**INSTRUCTIONS TO FOLLOW**.
Set down the material below line for line, leaving the pictures out.

::: DATASET CONTENT :::

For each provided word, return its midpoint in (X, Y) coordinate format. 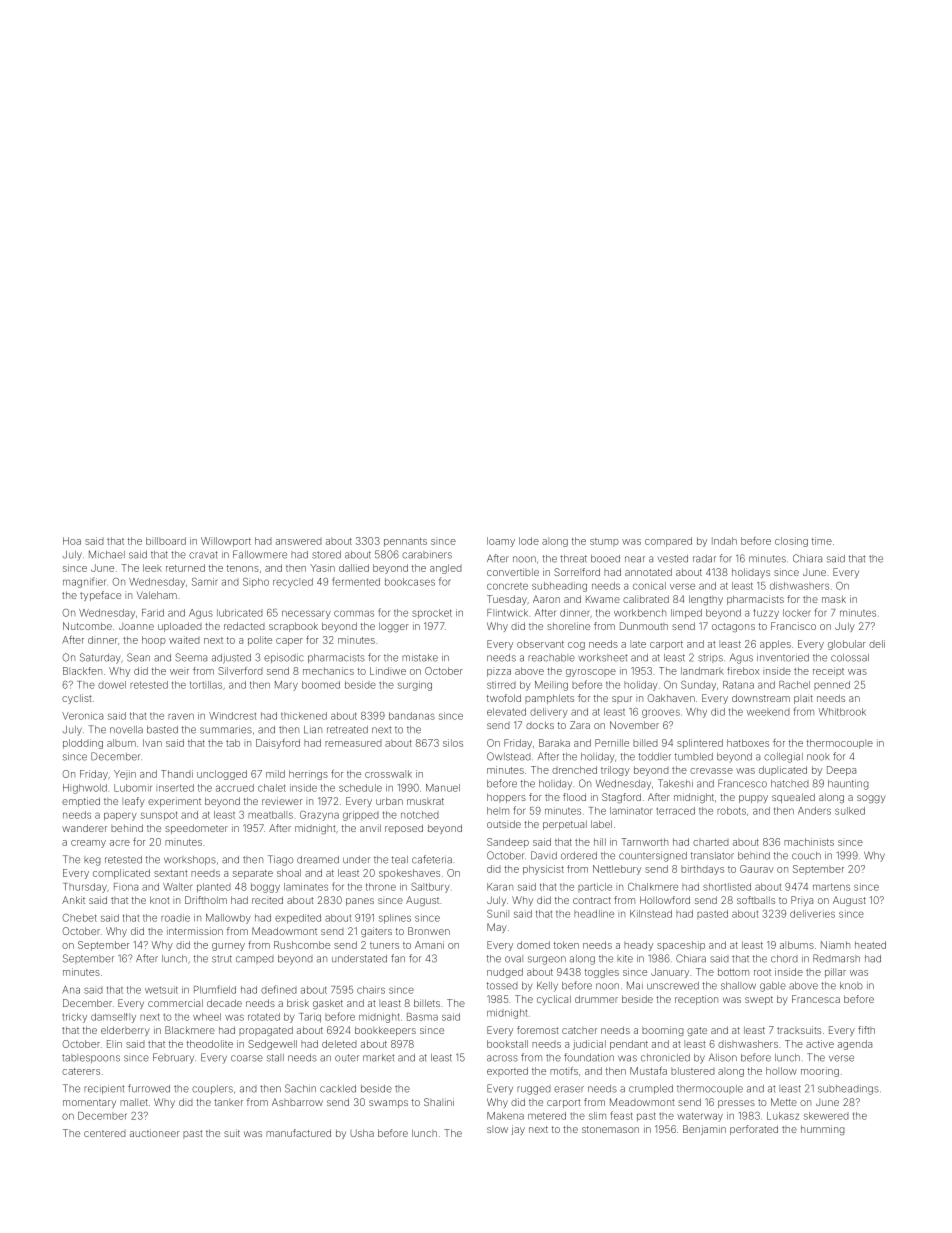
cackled (338, 1089)
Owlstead (509, 756)
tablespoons (91, 1058)
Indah (724, 541)
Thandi (177, 774)
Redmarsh (836, 958)
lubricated (240, 613)
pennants (405, 542)
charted (711, 842)
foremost (537, 1030)
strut (222, 959)
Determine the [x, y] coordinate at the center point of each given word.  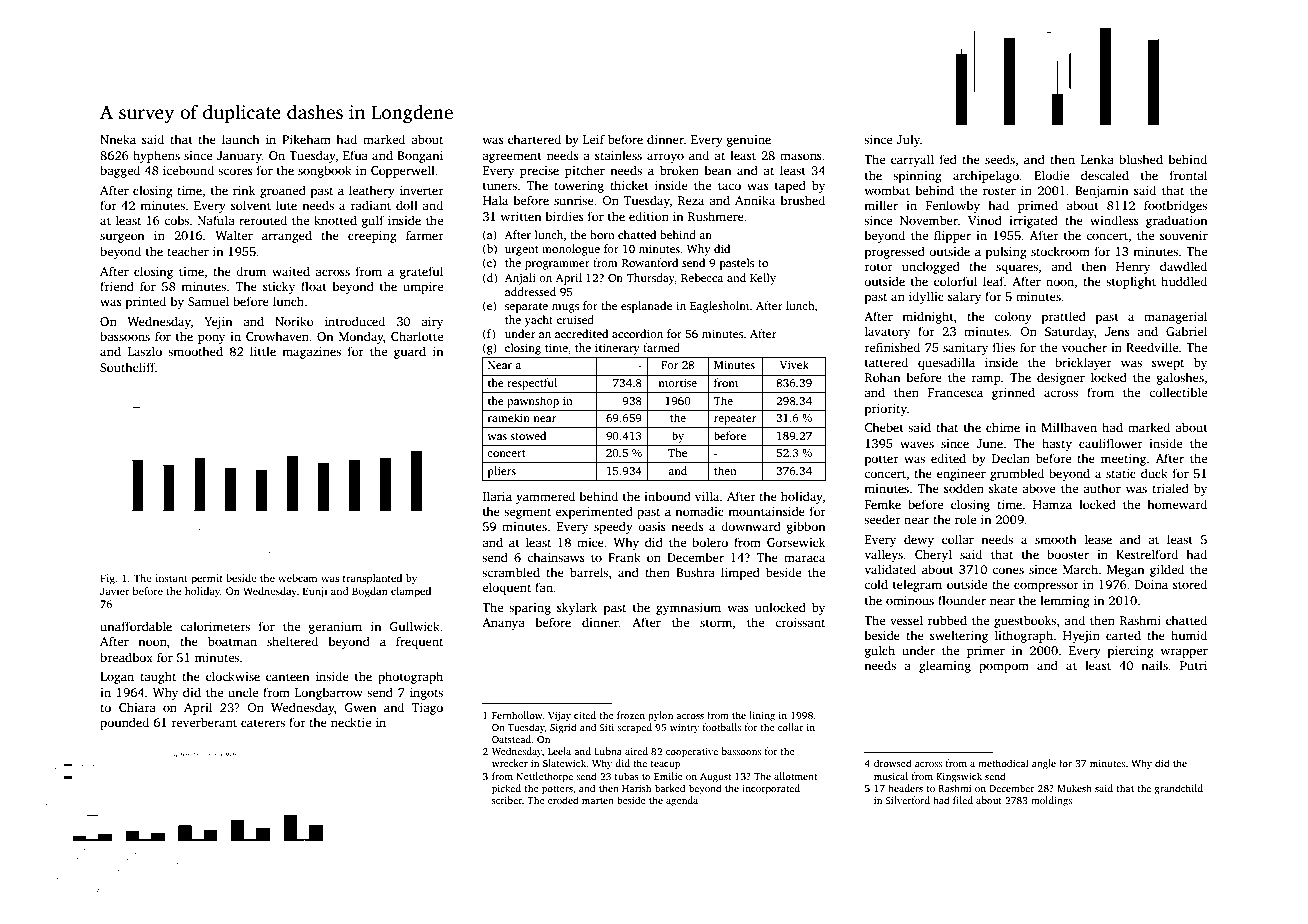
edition [649, 216]
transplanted [372, 579]
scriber [507, 800]
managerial [1175, 317]
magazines [311, 353]
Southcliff [128, 367]
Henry [1133, 268]
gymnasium [688, 609]
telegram [917, 585]
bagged [120, 171]
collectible [1178, 392]
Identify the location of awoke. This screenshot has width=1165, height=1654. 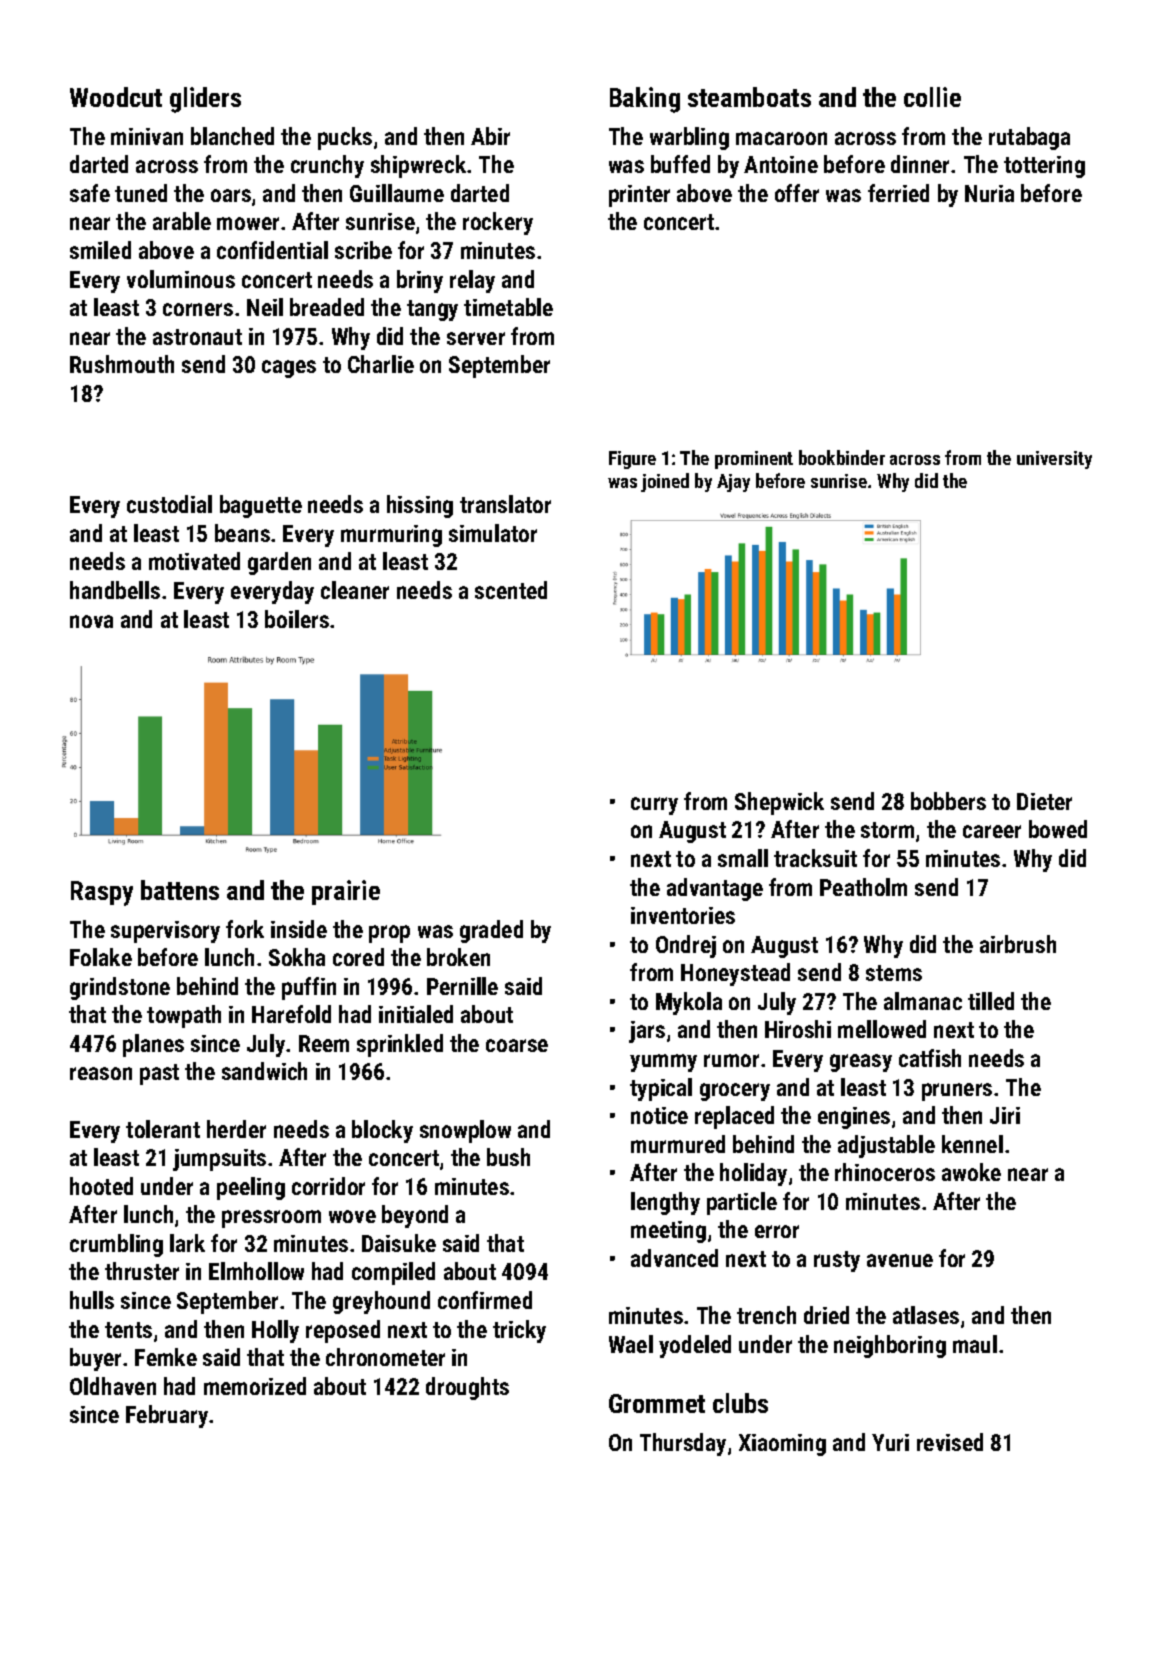
(971, 1172).
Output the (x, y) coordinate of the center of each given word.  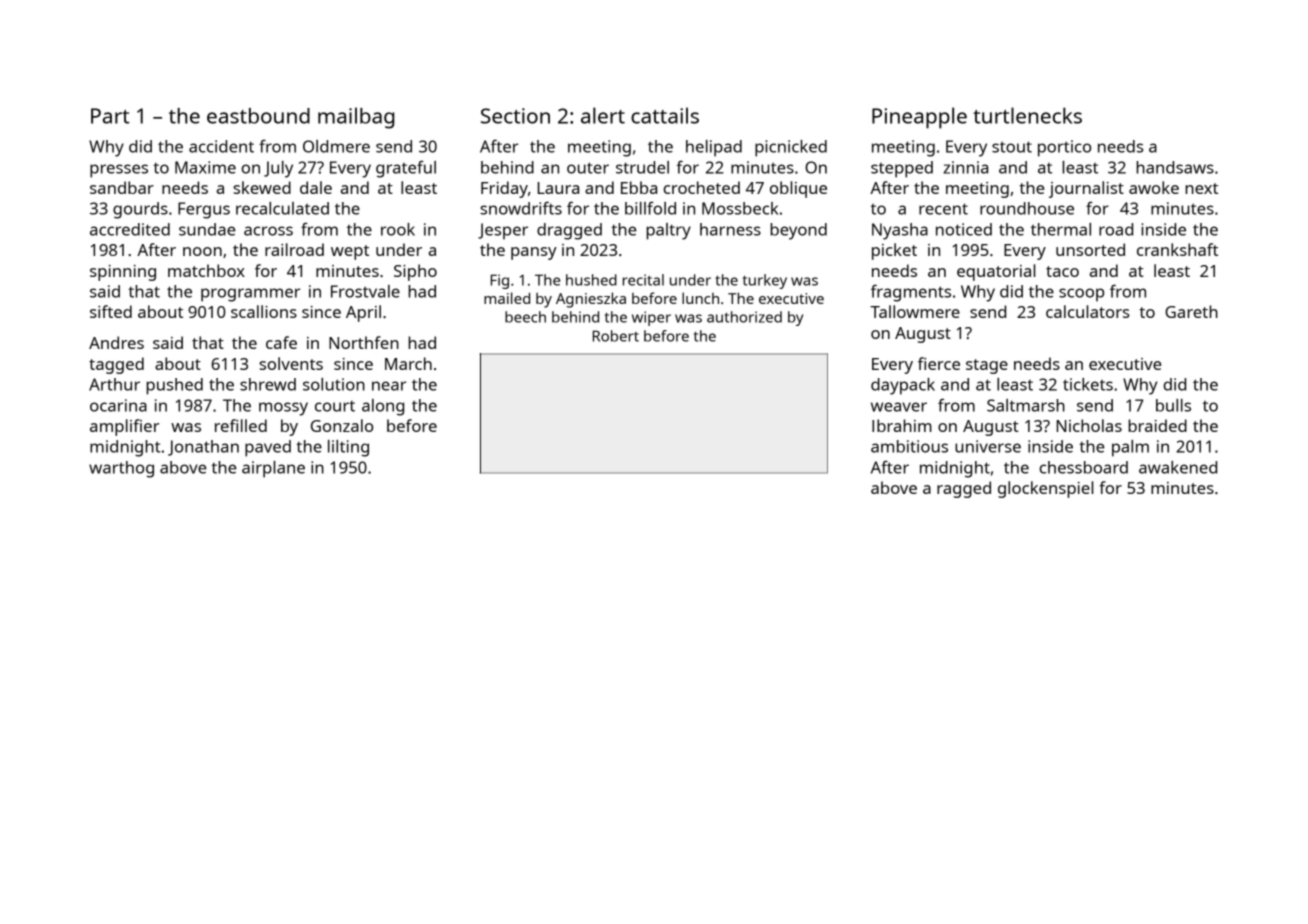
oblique (798, 189)
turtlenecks (1027, 115)
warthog (121, 469)
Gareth (1191, 311)
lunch (700, 298)
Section (515, 116)
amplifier (124, 427)
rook (398, 229)
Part (110, 116)
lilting (348, 448)
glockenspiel (1045, 489)
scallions (264, 311)
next (1201, 188)
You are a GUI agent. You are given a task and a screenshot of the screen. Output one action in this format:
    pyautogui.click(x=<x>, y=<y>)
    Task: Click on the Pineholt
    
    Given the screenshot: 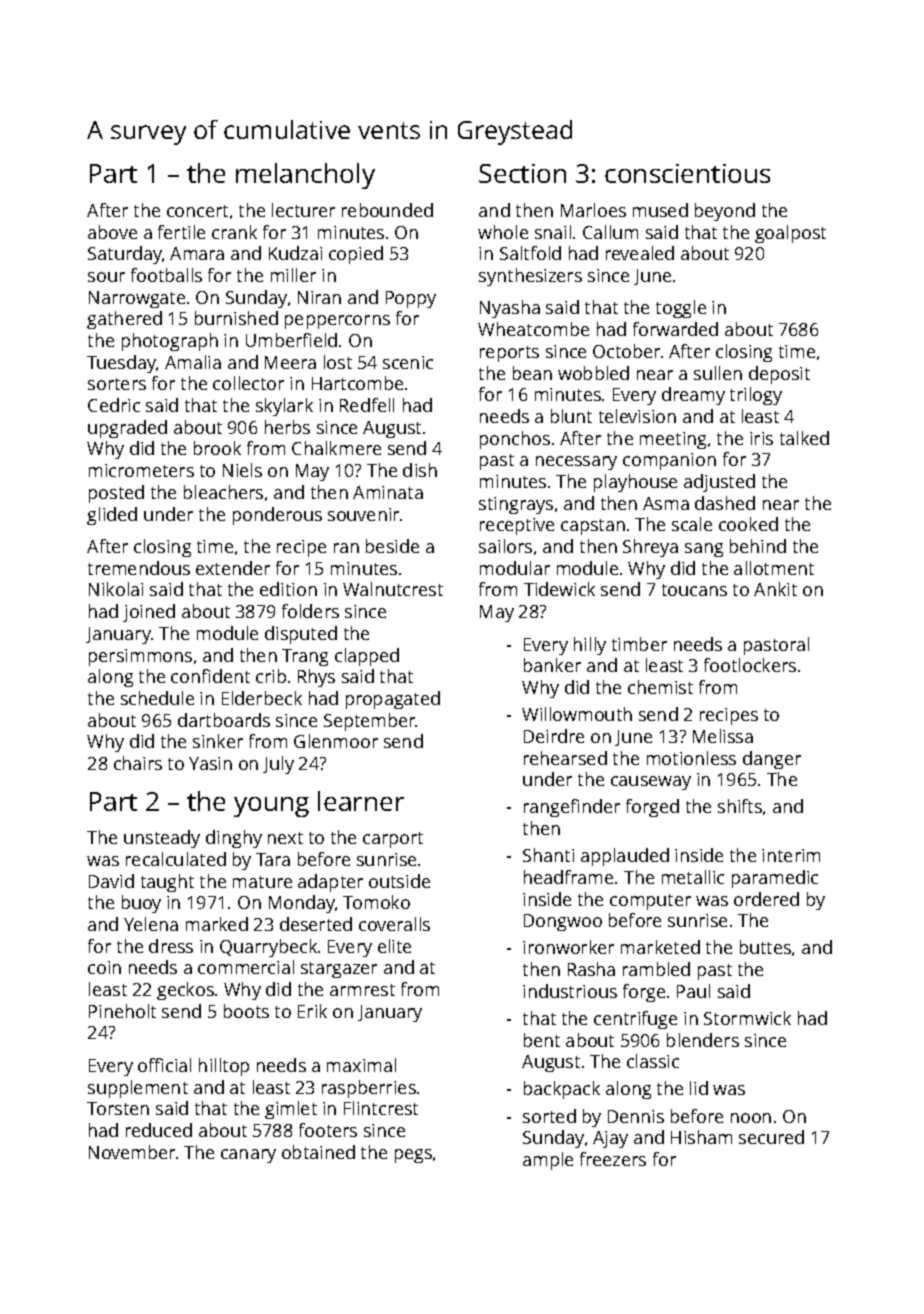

:::

**OUTPUT FOR THIS EXERCISE**.
For each provided word, return its midpoint in (X, Y) coordinate format. 
cackled (338, 1089)
Owlstead (509, 756)
tablespoons (91, 1058)
Indah (724, 541)
Thandi (177, 774)
Redmarsh (836, 958)
lubricated (240, 613)
pennants (405, 542)
charted (711, 842)
foremost (537, 1030)
strut (222, 959)
Determine the [x, y] coordinate at the center point of each given word.  
edition [649, 216]
transplanted [372, 579]
scriber [507, 800]
managerial [1175, 317]
magazines [311, 353]
Southcliff [128, 367]
Henry [1133, 268]
gymnasium [688, 609]
telegram [917, 585]
bagged [120, 171]
collectible [1178, 392]
Identify the location of awoke. This screenshot has width=1165, height=1654. 
(971, 1172).
Output the (x, y) coordinate of the center of each given word.  
oblique (798, 189)
turtlenecks (1027, 115)
warthog (121, 469)
Gareth (1191, 311)
lunch (700, 298)
Section (515, 116)
amplifier (124, 427)
rook (398, 229)
Part (110, 116)
lilting (348, 448)
glockenspiel (1045, 489)
scallions (264, 311)
next (1201, 188)
You are a GUI agent. You are given a task and a screenshot of the screen. Output one action in this format:
    pyautogui.click(x=<x>, y=<y>)
    Task: Click on the Pineholt
    
    Given the screenshot: 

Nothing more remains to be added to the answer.